What to produce =
Every line from the one containing "orange tile D2:E3" to the last line of the listing below should be given again exactly.

Source records =
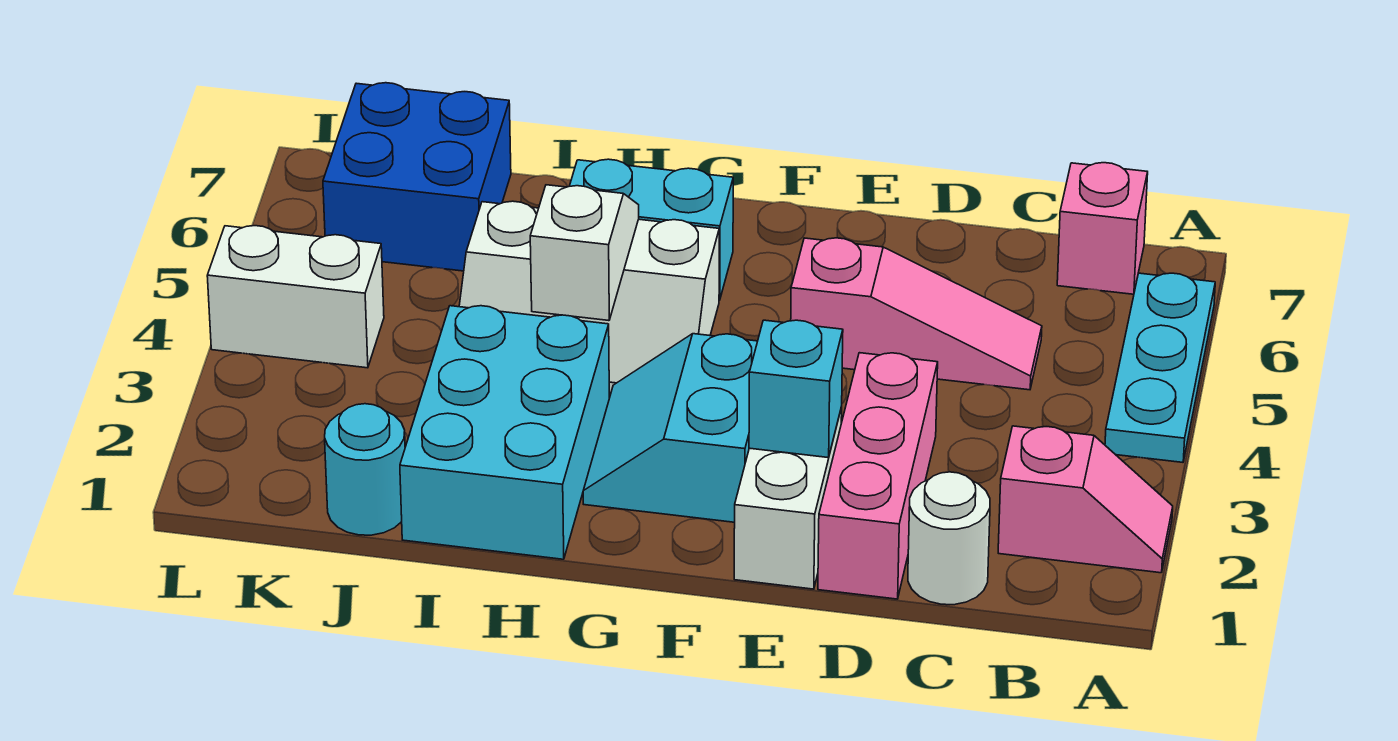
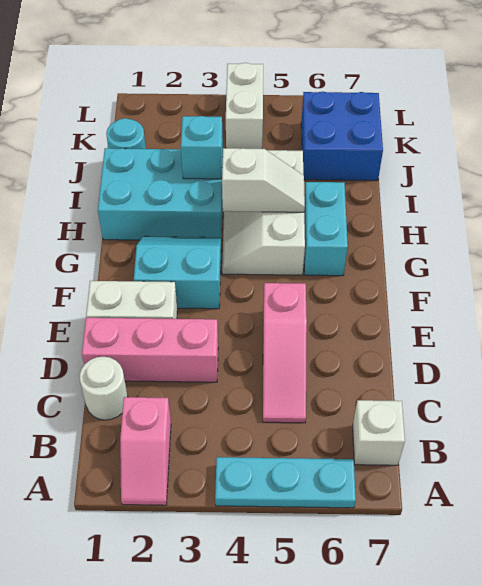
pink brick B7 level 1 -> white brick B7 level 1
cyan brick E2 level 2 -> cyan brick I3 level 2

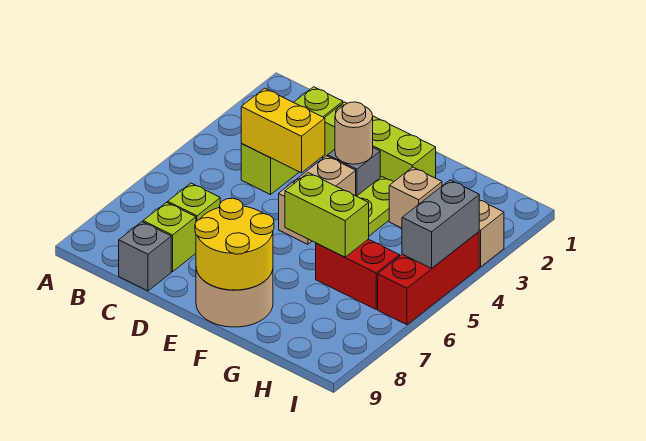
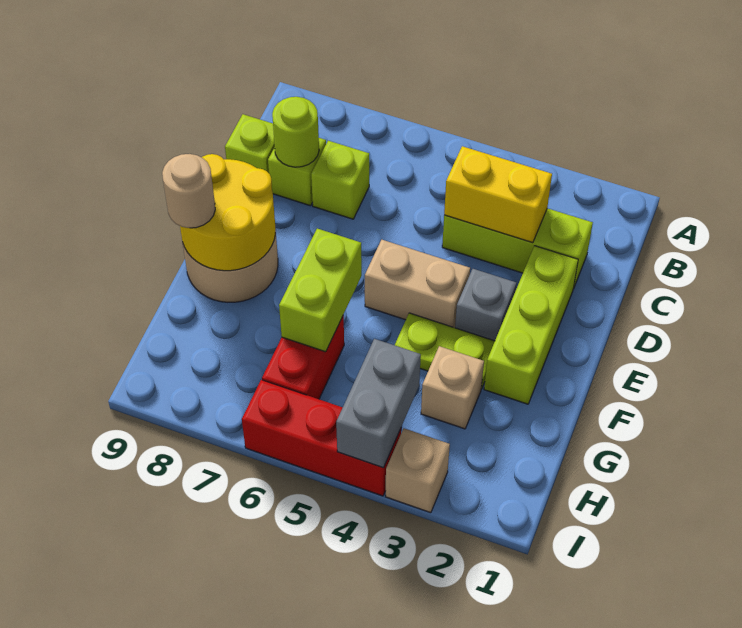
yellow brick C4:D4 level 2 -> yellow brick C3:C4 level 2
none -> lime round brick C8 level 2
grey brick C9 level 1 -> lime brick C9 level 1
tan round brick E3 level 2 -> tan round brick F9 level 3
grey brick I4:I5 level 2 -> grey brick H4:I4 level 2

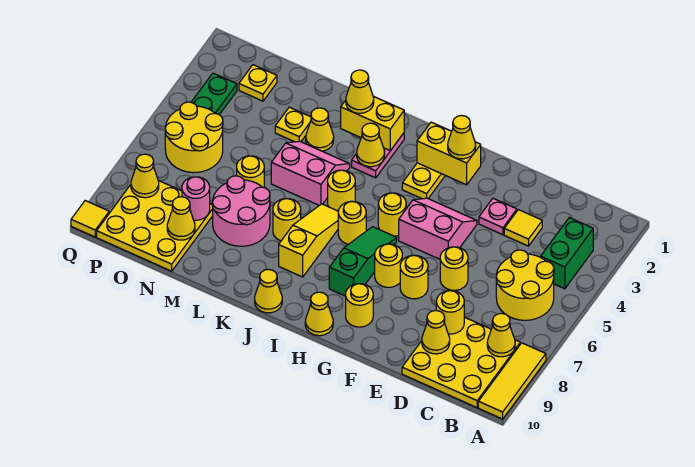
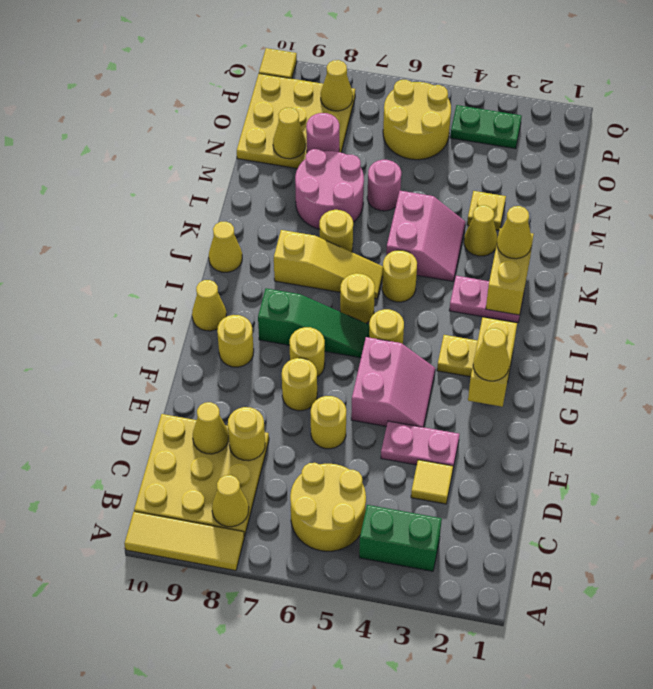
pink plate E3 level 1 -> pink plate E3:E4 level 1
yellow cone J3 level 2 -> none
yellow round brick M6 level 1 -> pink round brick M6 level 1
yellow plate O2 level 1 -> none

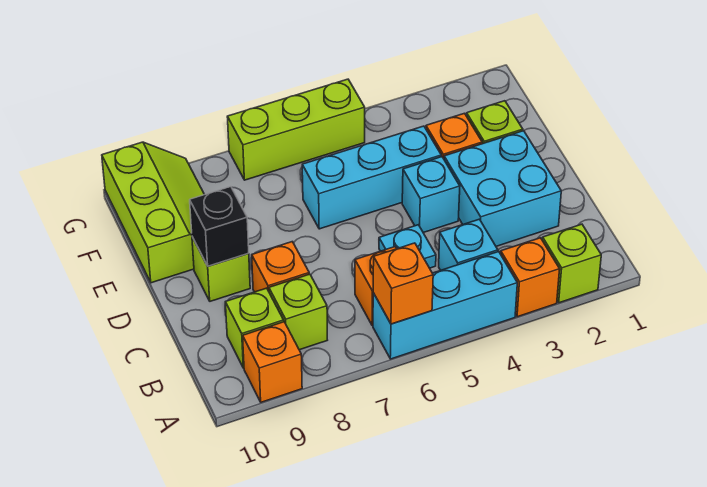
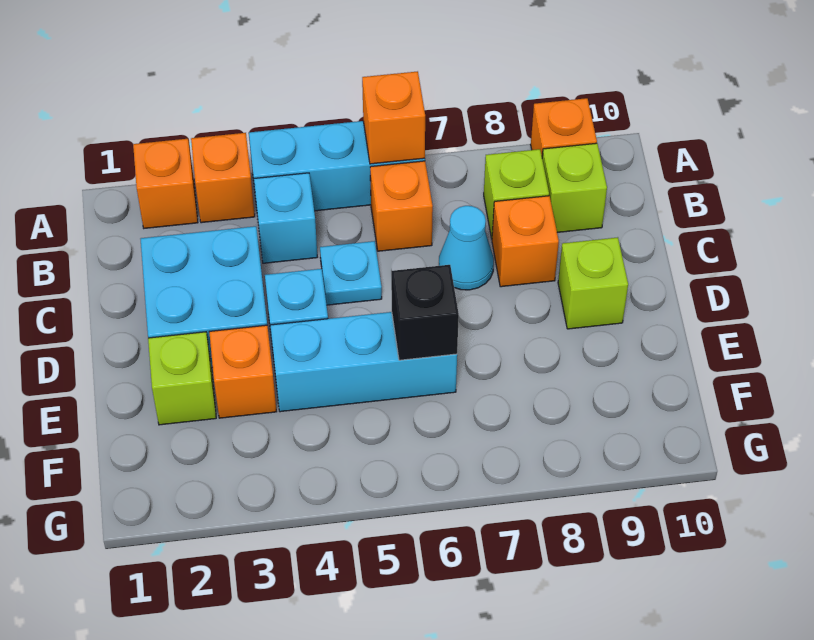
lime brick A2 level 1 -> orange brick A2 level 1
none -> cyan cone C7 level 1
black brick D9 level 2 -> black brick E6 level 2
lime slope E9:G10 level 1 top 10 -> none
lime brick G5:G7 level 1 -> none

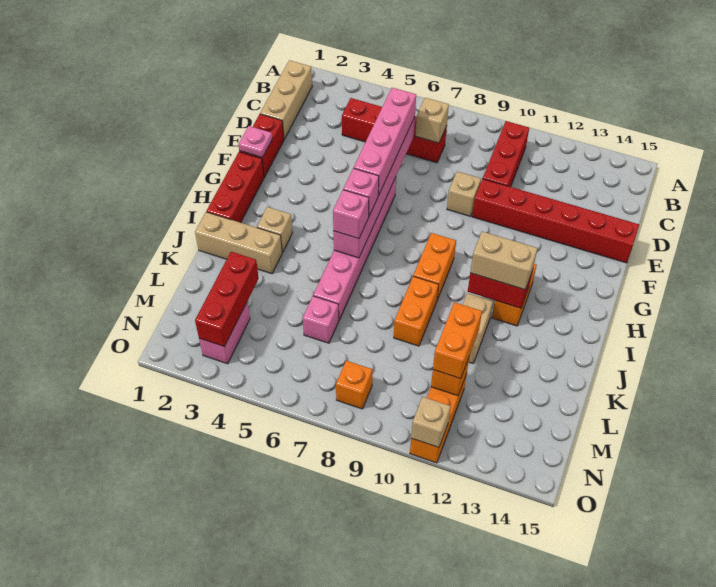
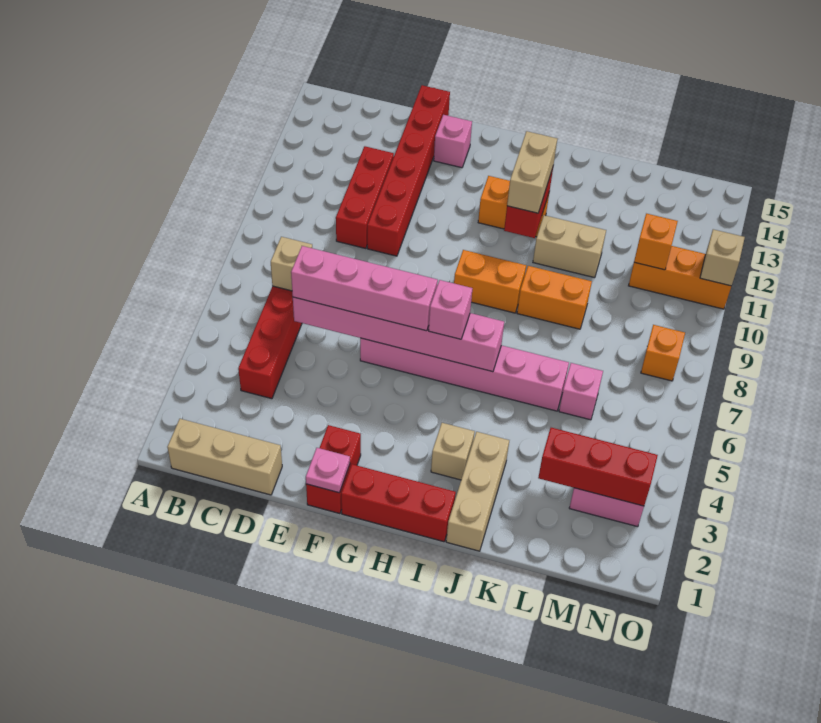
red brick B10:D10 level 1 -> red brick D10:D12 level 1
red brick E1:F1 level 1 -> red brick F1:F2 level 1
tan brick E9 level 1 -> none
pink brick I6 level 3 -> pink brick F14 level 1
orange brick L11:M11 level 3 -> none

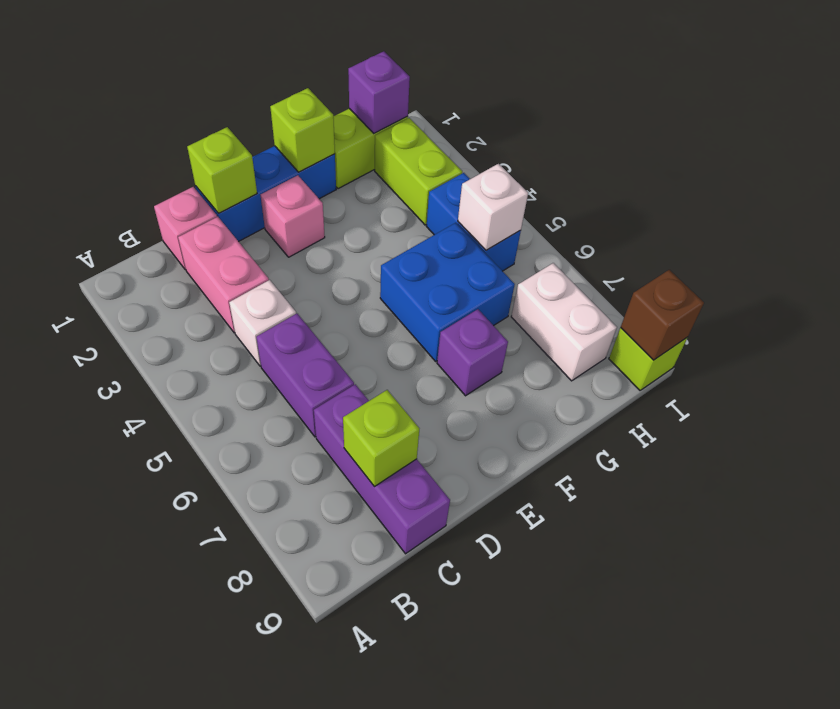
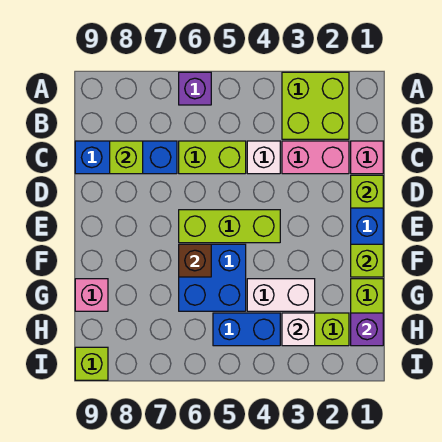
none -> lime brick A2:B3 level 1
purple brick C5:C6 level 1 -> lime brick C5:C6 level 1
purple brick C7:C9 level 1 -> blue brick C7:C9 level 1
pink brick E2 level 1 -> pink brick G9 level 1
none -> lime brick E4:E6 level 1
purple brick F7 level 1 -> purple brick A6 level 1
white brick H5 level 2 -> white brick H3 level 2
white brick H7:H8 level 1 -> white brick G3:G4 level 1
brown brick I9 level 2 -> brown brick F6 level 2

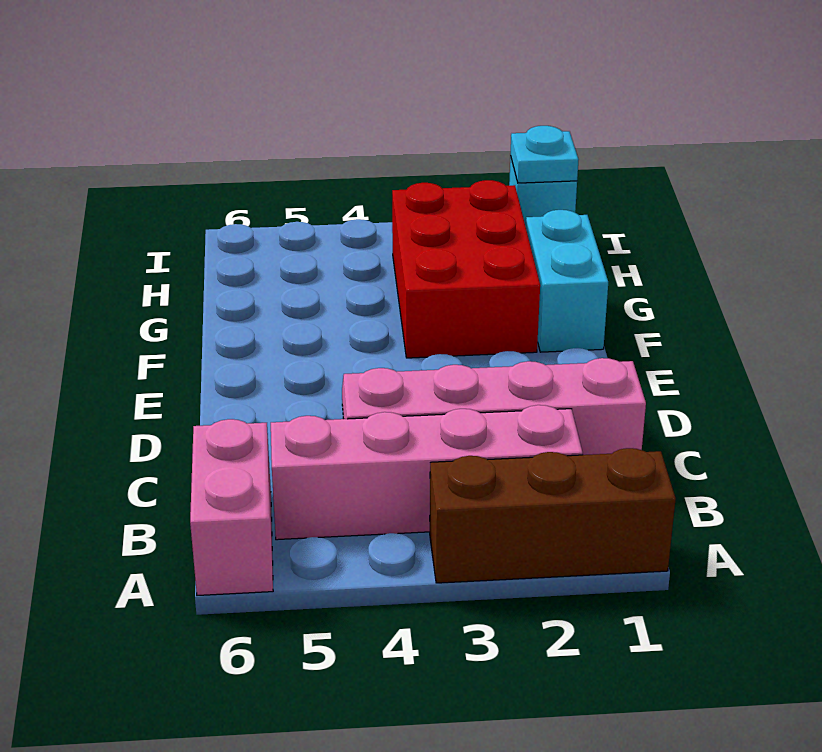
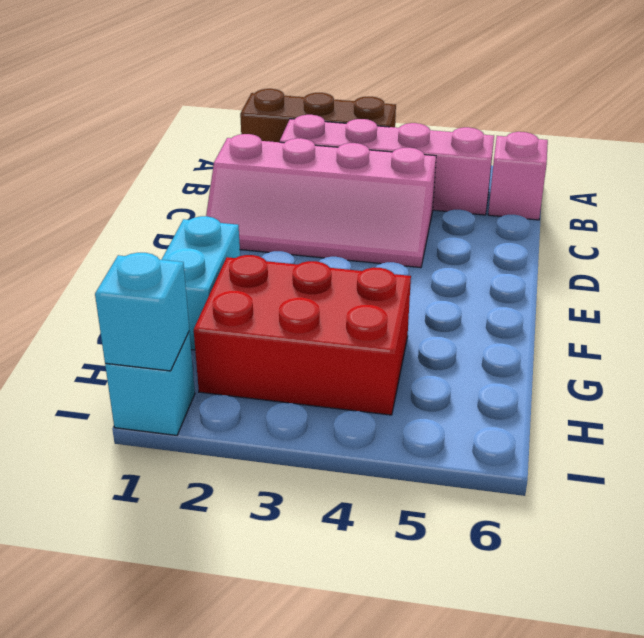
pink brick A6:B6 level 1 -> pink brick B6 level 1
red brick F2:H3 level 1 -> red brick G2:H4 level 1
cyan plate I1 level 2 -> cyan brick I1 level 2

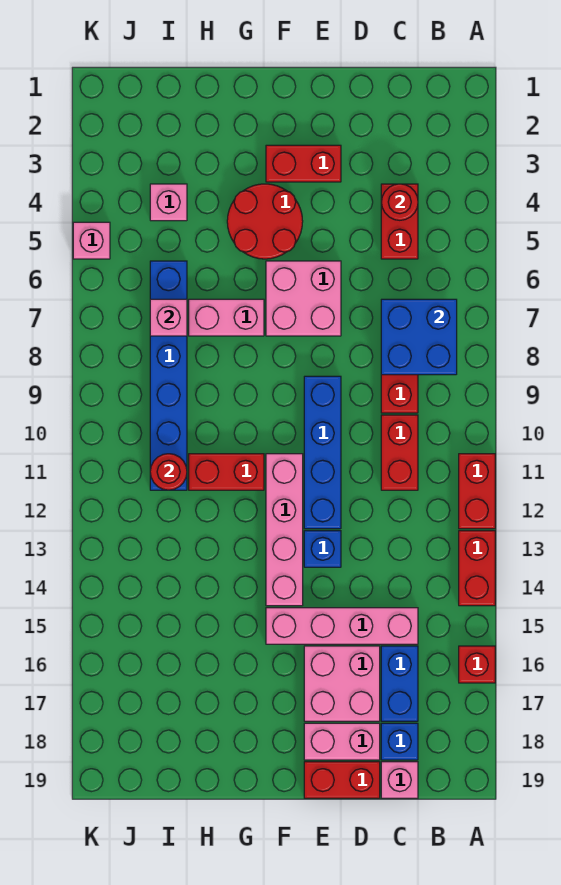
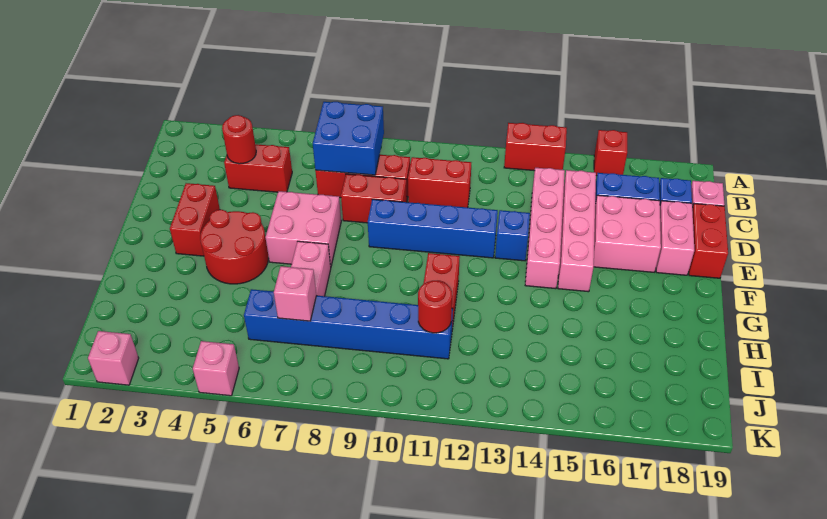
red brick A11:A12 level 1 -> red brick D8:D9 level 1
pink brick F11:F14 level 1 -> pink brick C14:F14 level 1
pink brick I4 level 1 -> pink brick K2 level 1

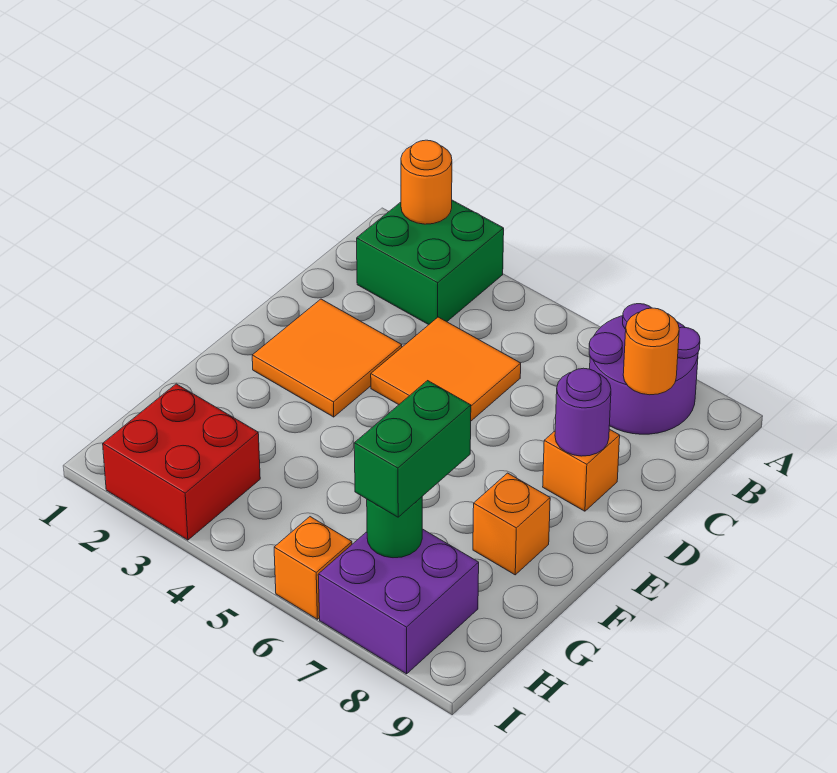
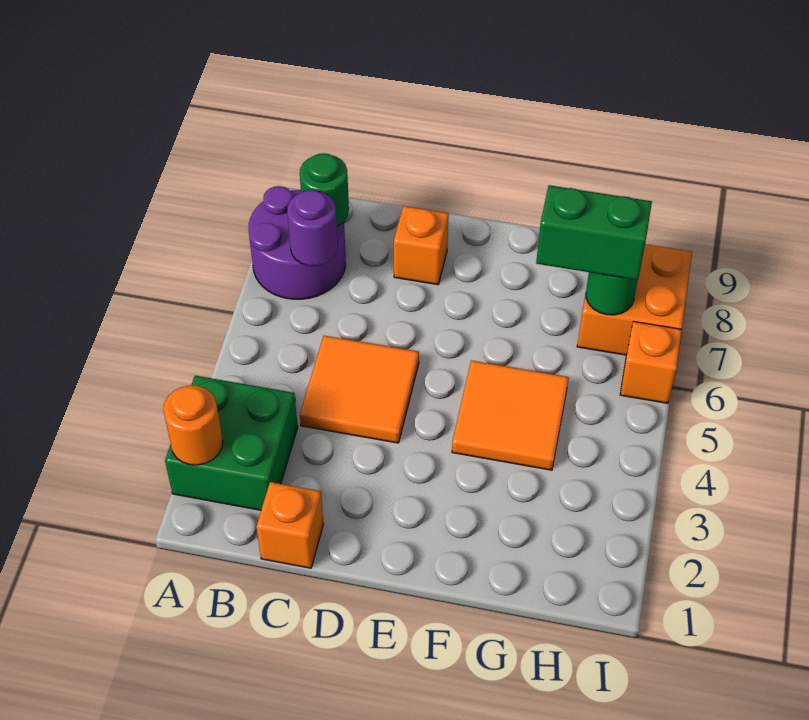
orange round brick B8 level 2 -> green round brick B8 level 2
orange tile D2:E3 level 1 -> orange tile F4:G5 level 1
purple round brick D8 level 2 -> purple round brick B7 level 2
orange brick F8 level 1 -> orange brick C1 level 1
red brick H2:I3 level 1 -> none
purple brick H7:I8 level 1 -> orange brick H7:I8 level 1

Solution to the exercise =
orange tile D2:E3 level 1 -> orange tile F4:G5 level 1
purple round brick D8 level 2 -> purple round brick B7 level 2
orange brick F8 level 1 -> orange brick C1 level 1
red brick H2:I3 level 1 -> none
purple brick H7:I8 level 1 -> orange brick H7:I8 level 1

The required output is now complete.